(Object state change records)
---
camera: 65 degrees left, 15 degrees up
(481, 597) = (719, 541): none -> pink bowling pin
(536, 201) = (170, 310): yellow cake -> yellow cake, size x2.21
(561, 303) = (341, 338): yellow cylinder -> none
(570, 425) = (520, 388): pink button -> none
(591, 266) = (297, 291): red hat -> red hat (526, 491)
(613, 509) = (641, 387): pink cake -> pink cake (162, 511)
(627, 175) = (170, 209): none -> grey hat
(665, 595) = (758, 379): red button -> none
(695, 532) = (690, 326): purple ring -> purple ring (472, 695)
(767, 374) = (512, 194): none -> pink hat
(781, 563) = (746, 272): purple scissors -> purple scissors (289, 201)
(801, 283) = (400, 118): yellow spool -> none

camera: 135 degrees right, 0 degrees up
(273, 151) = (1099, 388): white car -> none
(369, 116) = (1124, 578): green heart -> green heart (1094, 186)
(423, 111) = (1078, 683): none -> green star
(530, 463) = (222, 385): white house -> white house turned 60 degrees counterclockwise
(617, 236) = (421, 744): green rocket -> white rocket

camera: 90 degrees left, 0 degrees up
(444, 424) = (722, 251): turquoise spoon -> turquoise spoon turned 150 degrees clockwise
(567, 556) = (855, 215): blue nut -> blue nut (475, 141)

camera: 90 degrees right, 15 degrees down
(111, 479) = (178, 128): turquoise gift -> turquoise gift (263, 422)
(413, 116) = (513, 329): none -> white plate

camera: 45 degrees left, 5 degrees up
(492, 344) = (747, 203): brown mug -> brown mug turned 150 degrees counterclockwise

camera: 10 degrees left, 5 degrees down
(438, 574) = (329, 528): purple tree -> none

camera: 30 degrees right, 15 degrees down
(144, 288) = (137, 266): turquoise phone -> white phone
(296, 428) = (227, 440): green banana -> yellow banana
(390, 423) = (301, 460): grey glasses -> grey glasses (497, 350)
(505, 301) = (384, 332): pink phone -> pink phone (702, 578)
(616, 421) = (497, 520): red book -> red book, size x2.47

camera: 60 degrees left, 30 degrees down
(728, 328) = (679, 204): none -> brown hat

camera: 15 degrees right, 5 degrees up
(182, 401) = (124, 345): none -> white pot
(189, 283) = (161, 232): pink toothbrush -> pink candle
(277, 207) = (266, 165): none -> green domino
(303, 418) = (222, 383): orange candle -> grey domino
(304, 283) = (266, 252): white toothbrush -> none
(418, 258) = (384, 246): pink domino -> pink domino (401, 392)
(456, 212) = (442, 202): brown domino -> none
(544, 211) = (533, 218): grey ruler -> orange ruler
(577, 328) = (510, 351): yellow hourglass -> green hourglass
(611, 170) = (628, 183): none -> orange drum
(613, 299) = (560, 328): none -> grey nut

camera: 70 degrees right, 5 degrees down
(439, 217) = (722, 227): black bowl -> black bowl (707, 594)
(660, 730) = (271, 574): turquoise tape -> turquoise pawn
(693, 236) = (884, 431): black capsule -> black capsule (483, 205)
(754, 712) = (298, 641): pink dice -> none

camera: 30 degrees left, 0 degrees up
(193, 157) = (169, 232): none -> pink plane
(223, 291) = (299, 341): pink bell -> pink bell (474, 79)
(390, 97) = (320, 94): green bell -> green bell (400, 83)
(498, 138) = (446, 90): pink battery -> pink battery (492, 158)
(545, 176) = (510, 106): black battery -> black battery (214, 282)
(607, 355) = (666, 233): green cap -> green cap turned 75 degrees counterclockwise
---
What lines of the data include the word "turquoise"? Copy each of them.

* Expected answer:
(444, 424) = (722, 251): turquoise spoon -> turquoise spoon turned 150 degrees clockwise
(111, 479) = (178, 128): turquoise gift -> turquoise gift (263, 422)
(144, 288) = (137, 266): turquoise phone -> white phone
(660, 730) = (271, 574): turquoise tape -> turquoise pawn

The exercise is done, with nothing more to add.